Aim of the task:
Give back only the lines in the records below from the one with "yellow lemon: 7 -> 9" to the one with "green eraser: 6 -> 5", both inclusive, word for word.

Records for this exercise:
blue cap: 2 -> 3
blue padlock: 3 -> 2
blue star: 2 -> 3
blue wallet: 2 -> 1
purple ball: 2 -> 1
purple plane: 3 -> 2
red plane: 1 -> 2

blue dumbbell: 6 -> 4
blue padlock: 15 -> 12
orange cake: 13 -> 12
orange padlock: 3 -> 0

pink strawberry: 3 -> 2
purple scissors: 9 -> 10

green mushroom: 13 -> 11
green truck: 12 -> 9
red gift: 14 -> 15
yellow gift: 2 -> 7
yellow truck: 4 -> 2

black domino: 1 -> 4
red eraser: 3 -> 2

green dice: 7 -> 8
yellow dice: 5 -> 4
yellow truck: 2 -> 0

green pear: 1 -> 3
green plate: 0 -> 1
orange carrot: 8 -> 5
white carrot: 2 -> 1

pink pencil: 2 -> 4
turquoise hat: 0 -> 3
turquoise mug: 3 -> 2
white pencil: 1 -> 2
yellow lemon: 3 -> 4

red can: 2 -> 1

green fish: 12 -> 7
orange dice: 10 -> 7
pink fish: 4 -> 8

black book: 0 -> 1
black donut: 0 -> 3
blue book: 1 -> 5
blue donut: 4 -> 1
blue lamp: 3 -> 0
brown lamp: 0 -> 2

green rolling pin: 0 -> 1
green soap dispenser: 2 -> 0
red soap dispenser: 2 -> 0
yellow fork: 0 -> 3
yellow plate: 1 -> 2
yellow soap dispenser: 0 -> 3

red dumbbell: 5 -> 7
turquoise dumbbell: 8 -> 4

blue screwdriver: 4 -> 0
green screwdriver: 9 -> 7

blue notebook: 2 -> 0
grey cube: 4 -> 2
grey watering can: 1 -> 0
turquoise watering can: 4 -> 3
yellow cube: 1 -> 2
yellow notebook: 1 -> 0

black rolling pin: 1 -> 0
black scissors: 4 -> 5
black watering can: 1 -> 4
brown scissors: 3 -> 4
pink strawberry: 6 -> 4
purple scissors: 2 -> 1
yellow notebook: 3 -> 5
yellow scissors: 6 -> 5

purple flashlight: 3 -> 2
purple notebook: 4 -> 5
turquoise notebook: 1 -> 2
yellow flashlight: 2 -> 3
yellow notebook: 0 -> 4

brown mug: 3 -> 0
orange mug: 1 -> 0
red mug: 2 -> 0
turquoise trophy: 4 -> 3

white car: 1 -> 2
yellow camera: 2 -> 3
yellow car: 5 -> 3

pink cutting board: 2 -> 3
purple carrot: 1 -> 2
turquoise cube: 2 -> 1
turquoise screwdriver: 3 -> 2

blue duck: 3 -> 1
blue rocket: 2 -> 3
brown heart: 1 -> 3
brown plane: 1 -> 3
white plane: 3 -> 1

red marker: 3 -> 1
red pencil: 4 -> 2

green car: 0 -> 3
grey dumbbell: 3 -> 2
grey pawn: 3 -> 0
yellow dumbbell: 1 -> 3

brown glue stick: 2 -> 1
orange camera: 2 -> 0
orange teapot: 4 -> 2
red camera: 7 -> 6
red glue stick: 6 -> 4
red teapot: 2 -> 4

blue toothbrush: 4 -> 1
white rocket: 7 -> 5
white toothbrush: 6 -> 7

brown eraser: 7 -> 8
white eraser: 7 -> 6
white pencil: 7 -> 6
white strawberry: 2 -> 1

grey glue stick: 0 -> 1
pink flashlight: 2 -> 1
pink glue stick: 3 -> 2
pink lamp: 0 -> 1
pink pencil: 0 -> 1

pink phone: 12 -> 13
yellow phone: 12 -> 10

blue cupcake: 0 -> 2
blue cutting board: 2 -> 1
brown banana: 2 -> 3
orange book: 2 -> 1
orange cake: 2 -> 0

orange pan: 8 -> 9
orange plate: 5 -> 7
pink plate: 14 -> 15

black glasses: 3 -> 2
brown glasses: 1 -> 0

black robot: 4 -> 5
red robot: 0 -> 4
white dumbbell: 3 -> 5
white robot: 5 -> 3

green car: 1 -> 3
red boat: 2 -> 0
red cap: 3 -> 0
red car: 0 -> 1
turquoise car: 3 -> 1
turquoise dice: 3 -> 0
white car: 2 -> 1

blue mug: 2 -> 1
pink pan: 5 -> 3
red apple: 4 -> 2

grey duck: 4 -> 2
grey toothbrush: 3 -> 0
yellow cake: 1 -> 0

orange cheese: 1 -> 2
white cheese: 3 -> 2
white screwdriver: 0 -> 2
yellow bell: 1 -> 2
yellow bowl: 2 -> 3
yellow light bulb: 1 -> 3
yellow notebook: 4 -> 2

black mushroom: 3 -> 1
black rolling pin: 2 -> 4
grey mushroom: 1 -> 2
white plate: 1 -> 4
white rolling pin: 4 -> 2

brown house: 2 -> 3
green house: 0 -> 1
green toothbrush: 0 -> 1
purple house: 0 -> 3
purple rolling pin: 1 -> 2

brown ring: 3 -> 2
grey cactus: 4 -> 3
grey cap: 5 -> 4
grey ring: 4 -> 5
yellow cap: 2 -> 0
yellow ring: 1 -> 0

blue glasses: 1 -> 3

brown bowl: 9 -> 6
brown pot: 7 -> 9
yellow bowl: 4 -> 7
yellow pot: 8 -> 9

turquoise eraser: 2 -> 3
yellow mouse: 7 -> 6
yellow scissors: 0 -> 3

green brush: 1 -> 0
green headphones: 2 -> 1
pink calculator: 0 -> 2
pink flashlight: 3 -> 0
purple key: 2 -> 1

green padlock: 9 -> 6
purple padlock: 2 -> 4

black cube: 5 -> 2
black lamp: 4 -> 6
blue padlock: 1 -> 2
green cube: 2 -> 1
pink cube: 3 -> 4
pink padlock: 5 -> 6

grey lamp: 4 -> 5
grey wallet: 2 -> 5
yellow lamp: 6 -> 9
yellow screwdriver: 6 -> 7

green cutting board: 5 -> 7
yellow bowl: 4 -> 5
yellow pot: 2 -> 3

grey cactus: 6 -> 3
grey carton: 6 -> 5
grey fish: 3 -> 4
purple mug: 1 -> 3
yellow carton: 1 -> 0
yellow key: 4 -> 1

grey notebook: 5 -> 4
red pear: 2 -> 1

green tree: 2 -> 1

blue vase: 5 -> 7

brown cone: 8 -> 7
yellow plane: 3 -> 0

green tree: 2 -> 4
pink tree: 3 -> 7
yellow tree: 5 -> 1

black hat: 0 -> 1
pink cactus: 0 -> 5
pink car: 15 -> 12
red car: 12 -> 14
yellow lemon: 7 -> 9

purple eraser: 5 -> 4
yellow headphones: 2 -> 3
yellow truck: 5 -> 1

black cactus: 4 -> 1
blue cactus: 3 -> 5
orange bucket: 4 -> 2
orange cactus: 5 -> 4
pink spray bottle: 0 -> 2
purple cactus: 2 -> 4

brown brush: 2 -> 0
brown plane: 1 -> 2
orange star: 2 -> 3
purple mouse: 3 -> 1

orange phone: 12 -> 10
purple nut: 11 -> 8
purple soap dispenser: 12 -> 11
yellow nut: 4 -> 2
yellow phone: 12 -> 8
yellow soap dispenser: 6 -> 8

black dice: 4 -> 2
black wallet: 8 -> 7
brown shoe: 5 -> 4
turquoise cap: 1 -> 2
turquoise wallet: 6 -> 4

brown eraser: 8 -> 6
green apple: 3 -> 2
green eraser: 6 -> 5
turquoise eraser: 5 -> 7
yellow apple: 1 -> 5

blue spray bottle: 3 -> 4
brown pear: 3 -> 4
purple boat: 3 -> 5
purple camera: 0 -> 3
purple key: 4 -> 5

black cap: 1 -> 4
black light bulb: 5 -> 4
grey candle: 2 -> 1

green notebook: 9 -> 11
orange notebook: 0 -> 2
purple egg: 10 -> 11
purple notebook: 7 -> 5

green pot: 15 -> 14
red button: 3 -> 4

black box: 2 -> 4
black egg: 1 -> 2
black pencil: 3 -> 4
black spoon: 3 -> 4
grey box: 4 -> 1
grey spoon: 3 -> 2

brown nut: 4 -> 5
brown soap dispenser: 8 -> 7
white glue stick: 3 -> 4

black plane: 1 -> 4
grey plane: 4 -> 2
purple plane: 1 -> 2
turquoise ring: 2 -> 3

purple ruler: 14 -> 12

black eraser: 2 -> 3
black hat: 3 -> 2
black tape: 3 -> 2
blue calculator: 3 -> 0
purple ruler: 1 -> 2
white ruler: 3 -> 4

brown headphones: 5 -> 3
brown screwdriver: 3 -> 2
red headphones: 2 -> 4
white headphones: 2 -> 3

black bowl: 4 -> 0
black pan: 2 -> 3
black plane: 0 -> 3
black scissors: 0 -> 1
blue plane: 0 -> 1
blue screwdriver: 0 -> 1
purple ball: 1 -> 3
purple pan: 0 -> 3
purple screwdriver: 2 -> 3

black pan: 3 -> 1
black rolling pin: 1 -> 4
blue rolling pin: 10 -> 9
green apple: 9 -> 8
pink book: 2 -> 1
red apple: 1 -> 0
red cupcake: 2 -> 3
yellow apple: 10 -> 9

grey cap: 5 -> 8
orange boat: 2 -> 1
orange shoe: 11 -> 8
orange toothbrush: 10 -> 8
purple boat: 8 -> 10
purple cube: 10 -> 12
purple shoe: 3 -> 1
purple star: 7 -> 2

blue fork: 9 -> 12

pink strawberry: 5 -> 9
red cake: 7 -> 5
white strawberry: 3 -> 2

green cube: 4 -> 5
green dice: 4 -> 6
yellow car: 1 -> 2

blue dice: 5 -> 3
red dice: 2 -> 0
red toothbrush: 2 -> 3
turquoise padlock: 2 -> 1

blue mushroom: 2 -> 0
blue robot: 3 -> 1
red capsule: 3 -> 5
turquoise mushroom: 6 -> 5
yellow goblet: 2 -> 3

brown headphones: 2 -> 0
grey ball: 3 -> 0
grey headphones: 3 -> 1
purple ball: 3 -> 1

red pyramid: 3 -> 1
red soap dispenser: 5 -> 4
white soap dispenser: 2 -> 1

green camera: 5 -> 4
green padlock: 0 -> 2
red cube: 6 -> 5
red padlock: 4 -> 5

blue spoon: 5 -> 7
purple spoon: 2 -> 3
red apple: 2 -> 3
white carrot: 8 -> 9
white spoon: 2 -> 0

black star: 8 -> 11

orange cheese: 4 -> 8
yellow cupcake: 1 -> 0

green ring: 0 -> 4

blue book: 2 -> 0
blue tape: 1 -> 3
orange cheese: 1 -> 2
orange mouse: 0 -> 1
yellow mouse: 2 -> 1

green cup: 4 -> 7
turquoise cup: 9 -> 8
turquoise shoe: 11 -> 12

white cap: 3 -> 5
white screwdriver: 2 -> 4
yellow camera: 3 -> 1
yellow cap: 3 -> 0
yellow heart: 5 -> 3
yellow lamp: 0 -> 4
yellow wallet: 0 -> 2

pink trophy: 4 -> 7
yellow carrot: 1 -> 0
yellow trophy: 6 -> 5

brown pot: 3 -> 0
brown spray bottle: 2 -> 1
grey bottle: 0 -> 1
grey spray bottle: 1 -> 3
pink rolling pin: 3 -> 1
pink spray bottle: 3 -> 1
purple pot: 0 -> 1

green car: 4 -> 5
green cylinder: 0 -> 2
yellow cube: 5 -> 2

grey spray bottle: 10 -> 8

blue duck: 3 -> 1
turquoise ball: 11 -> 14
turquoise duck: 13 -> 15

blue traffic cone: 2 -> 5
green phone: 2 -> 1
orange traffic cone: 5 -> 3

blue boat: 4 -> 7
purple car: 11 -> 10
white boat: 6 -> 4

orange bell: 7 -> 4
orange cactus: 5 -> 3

Written answer:
yellow lemon: 7 -> 9

purple eraser: 5 -> 4
yellow headphones: 2 -> 3
yellow truck: 5 -> 1

black cactus: 4 -> 1
blue cactus: 3 -> 5
orange bucket: 4 -> 2
orange cactus: 5 -> 4
pink spray bottle: 0 -> 2
purple cactus: 2 -> 4

brown brush: 2 -> 0
brown plane: 1 -> 2
orange star: 2 -> 3
purple mouse: 3 -> 1

orange phone: 12 -> 10
purple nut: 11 -> 8
purple soap dispenser: 12 -> 11
yellow nut: 4 -> 2
yellow phone: 12 -> 8
yellow soap dispenser: 6 -> 8

black dice: 4 -> 2
black wallet: 8 -> 7
brown shoe: 5 -> 4
turquoise cap: 1 -> 2
turquoise wallet: 6 -> 4

brown eraser: 8 -> 6
green apple: 3 -> 2
green eraser: 6 -> 5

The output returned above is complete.